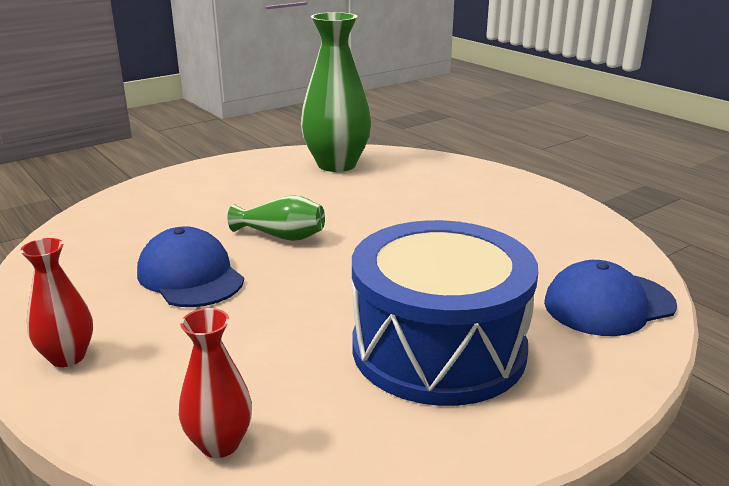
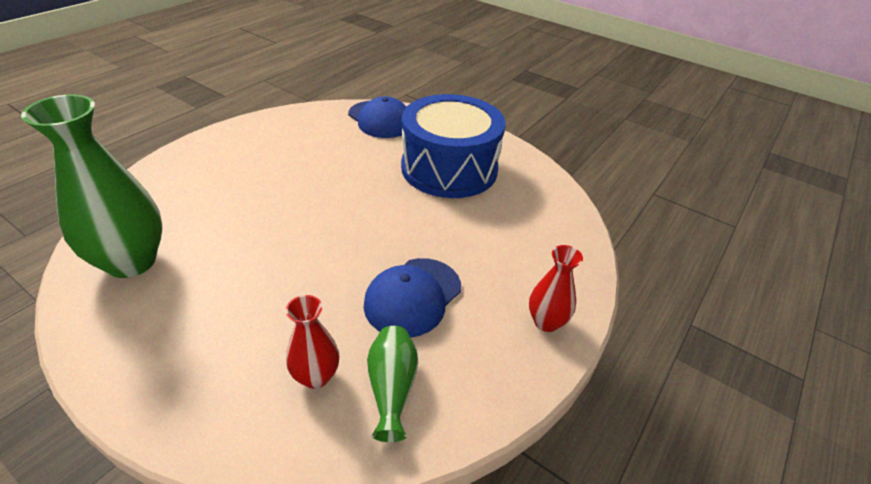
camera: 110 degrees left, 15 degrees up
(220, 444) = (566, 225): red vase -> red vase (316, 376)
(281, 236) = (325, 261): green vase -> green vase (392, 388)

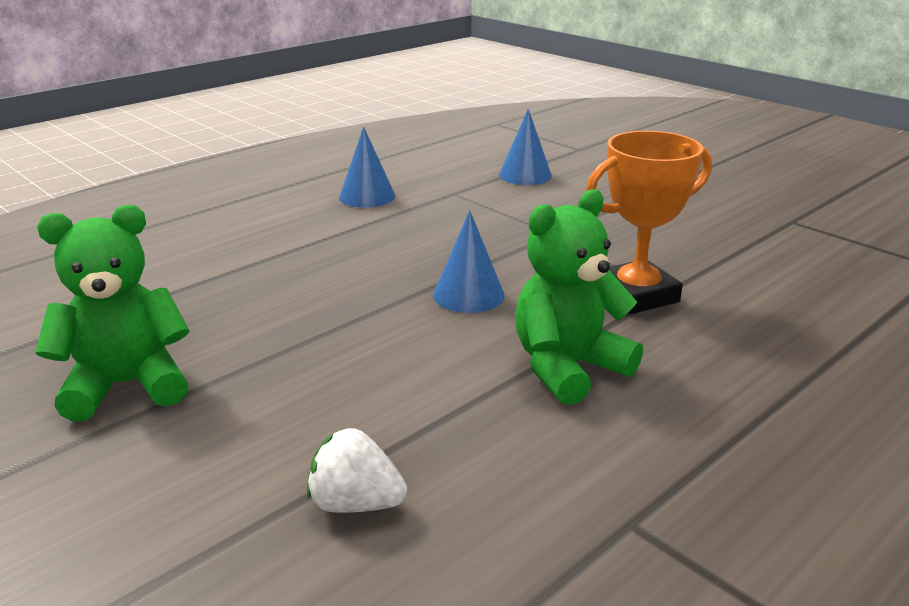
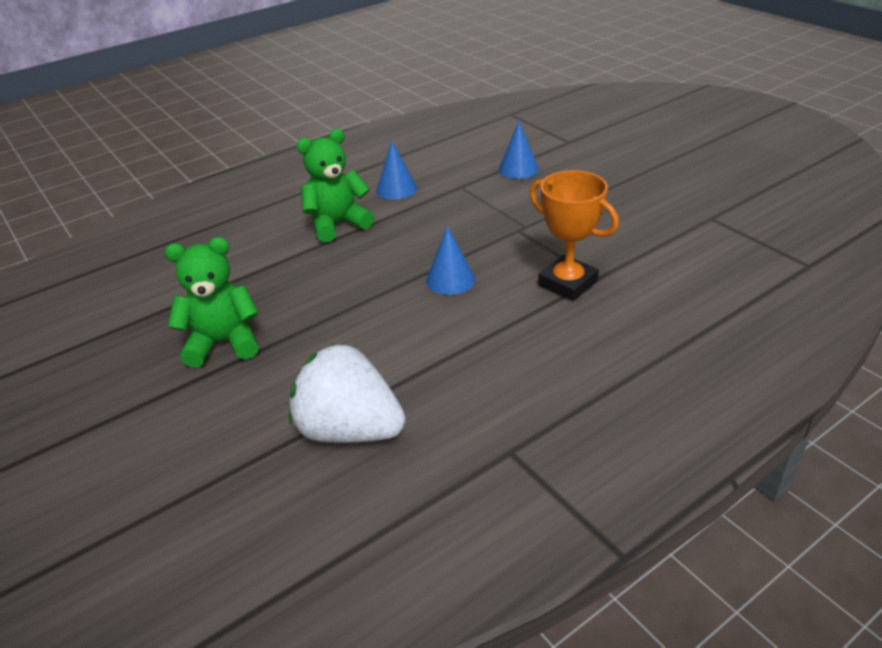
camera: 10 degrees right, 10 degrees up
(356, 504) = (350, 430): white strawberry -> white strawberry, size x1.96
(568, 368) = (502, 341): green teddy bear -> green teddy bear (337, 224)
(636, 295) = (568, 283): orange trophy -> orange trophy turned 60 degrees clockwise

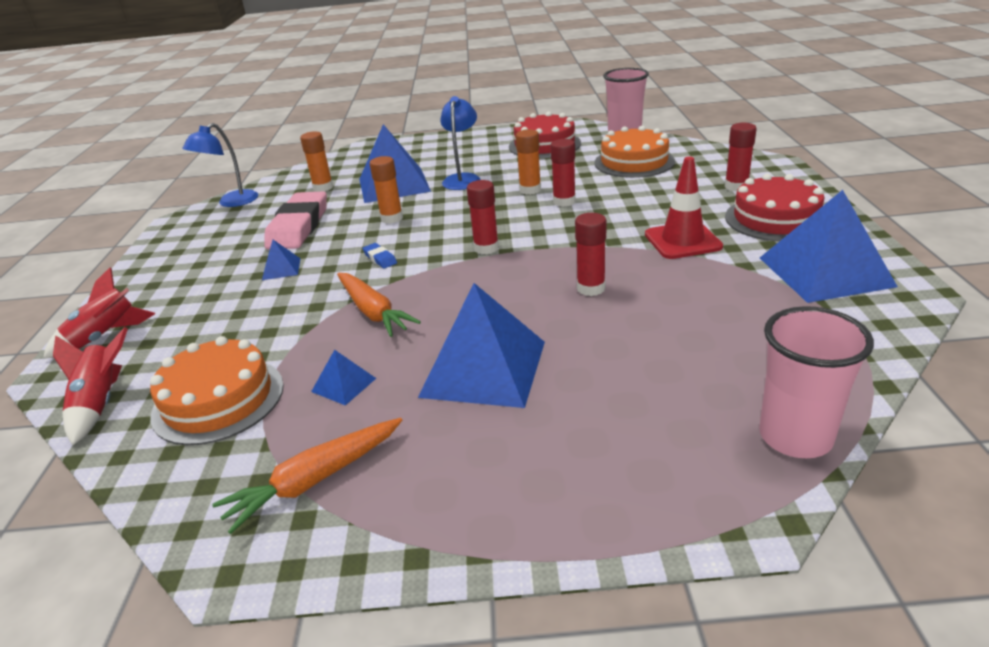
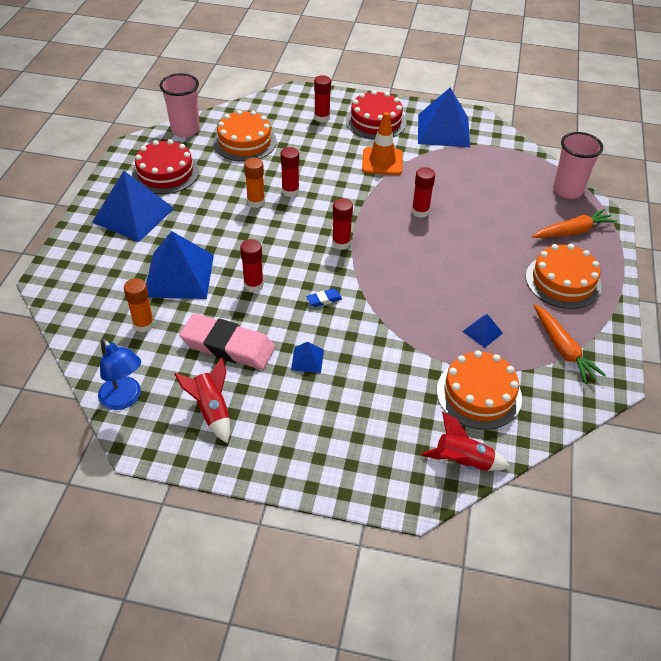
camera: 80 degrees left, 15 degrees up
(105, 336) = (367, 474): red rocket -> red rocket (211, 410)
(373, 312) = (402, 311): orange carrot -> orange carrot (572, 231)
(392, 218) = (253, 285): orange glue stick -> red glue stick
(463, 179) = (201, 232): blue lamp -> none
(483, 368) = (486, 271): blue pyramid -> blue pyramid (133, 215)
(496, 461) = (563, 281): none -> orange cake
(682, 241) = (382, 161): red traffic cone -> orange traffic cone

****************

DIRECTIONS FOR THIS TASK: Output only the lines that run from the line containing "(636, 295) = (568, 283): orange" to the last line of the data, exactly as they stand and without pictures.

OUTPUT FOR THIS EXERCISE:
(636, 295) = (568, 283): orange trophy -> orange trophy turned 60 degrees clockwise

camera: 80 degrees left, 15 degrees up
(105, 336) = (367, 474): red rocket -> red rocket (211, 410)
(373, 312) = (402, 311): orange carrot -> orange carrot (572, 231)
(392, 218) = (253, 285): orange glue stick -> red glue stick
(463, 179) = (201, 232): blue lamp -> none
(483, 368) = (486, 271): blue pyramid -> blue pyramid (133, 215)
(496, 461) = (563, 281): none -> orange cake
(682, 241) = (382, 161): red traffic cone -> orange traffic cone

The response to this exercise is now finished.